* **What the task requires**
Without including any image, repeat every record exactly.

* **Records for this task**
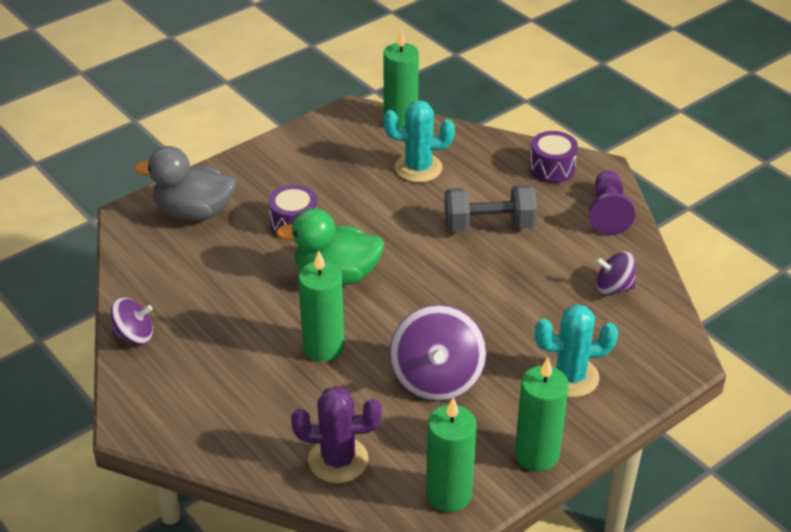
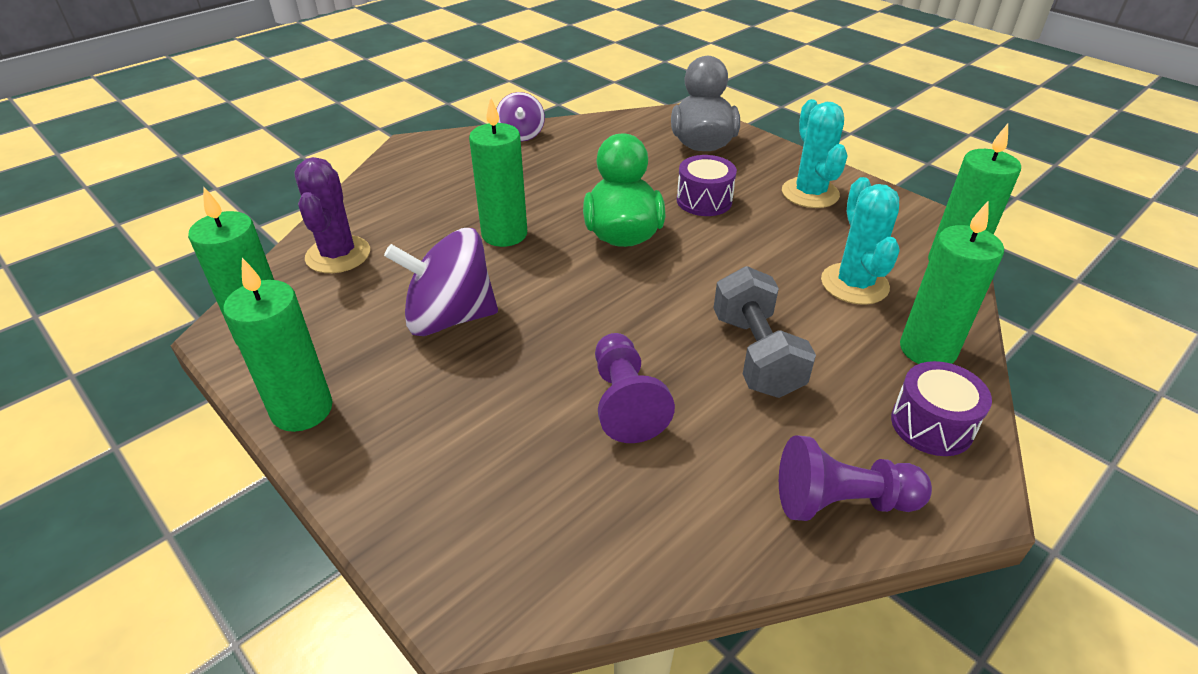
camera: 85 degrees right, 0 degrees up
(488, 153) = (927, 350): none -> green candle
(531, 289) = (625, 402): none -> purple pawn
(570, 377) = (441, 446): turquoise cactus -> turquoise cactus (810, 193)
(613, 288) = (644, 504): purple spinning top -> none

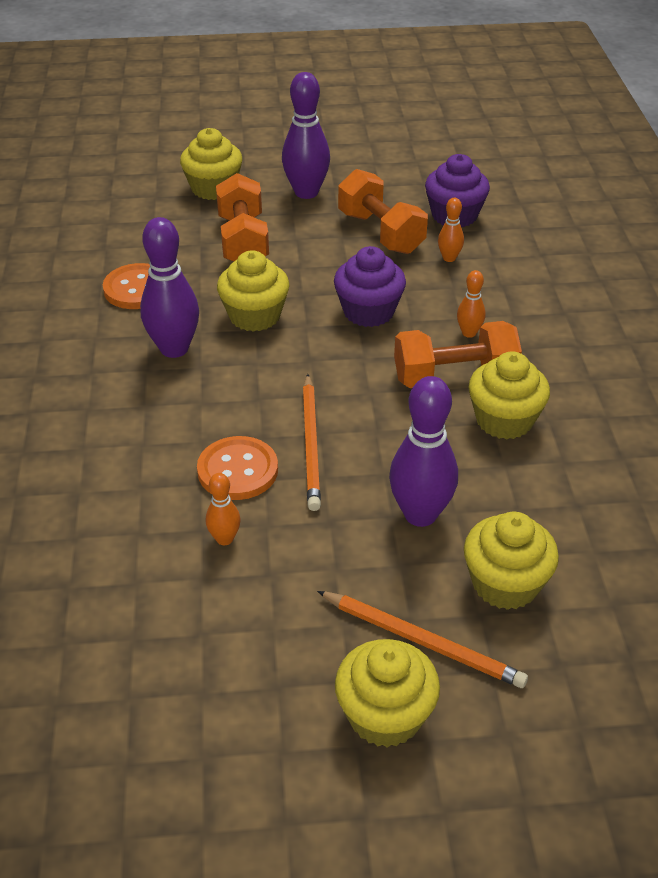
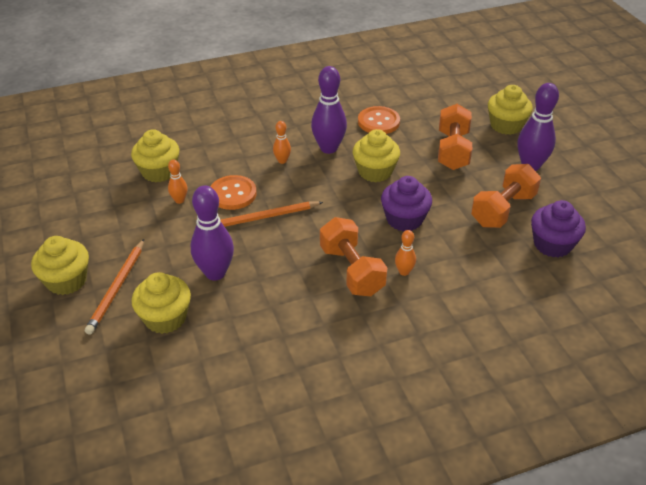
camera: 75 degrees right, 0 degrees up
(243, 241) = (452, 150): orange dumbbell -> orange dumbbell turned 60 degrees counterclockwise
(449, 258) = (491, 249): orange bowling pin -> orange bowling pin (282, 161)
(504, 420) = (315, 301): yellow cupcake -> yellow cupcake (159, 172)

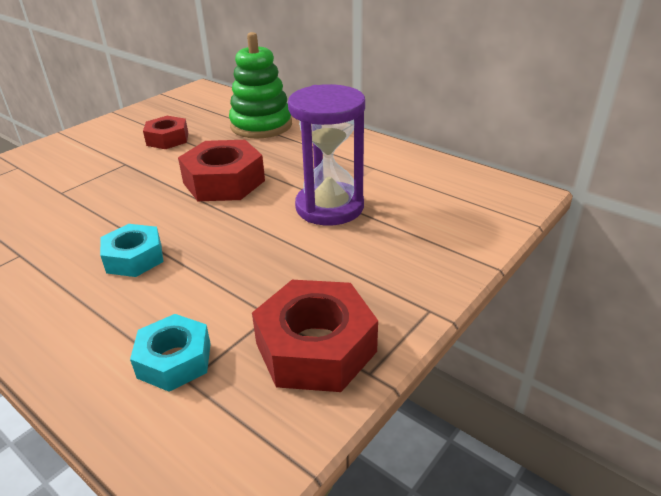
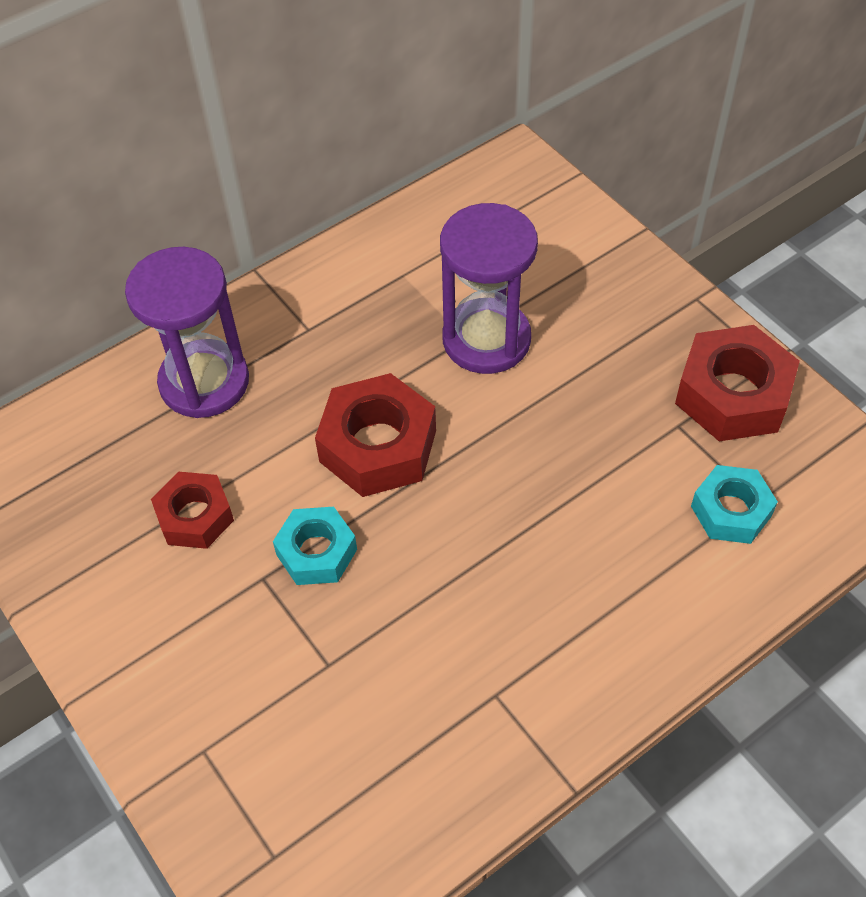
camera: 75 degrees left, 20 degrees up
(134, 258) = (542, 553): turquoise nut -> turquoise nut (316, 552)
(261, 125) = (204, 382): green stacking toy -> purple hourglass

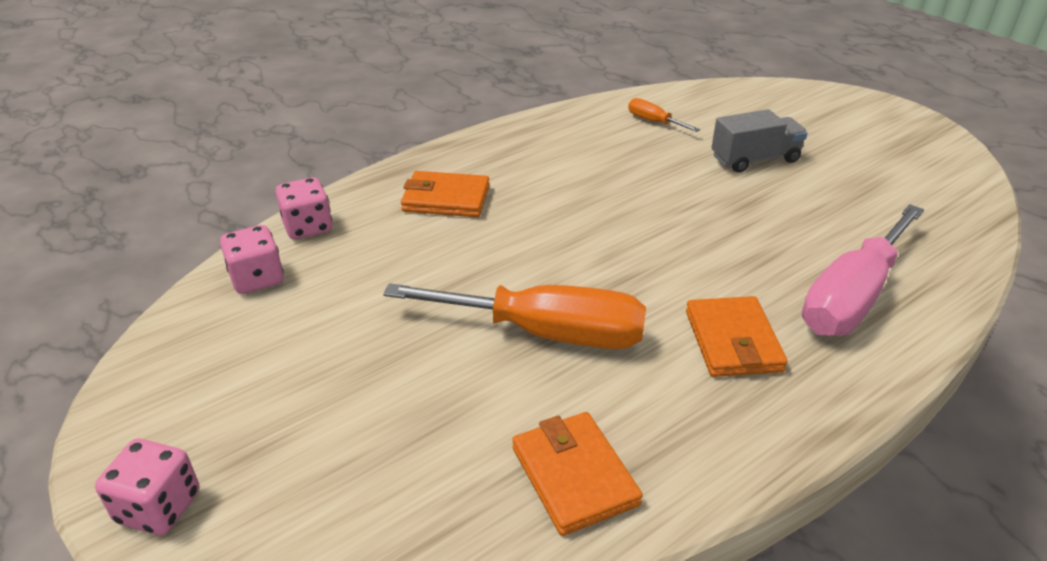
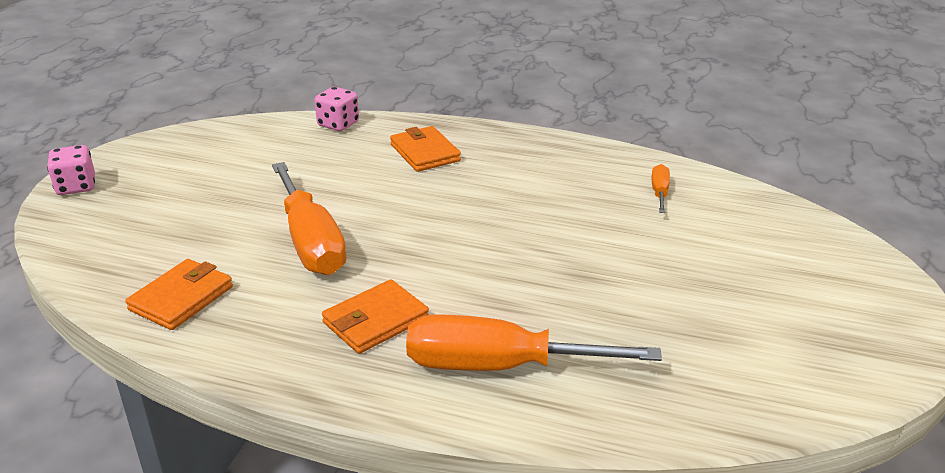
camera: 55 degrees right, 5 degrees down
(257, 279) = (271, 132): pink dice -> none
(755, 159) = (668, 259): grey truck -> none
(852, 297) = (499, 366): pink screwdriver -> orange screwdriver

* **Exercise answer**
camera: 85 degrees right, 0 degrees up
(488, 153) = (927, 350): none -> green candle
(531, 289) = (625, 402): none -> purple pawn
(570, 377) = (441, 446): turquoise cactus -> turquoise cactus (810, 193)
(613, 288) = (644, 504): purple spinning top -> none

camera: 75 degrees right, 0 degrees up
(243, 241) = (452, 150): orange dumbbell -> orange dumbbell turned 60 degrees counterclockwise
(449, 258) = (491, 249): orange bowling pin -> orange bowling pin (282, 161)
(504, 420) = (315, 301): yellow cupcake -> yellow cupcake (159, 172)

camera: 75 degrees left, 20 degrees up
(134, 258) = (542, 553): turquoise nut -> turquoise nut (316, 552)
(261, 125) = (204, 382): green stacking toy -> purple hourglass

camera: 55 degrees right, 5 degrees down
(257, 279) = (271, 132): pink dice -> none
(755, 159) = (668, 259): grey truck -> none
(852, 297) = (499, 366): pink screwdriver -> orange screwdriver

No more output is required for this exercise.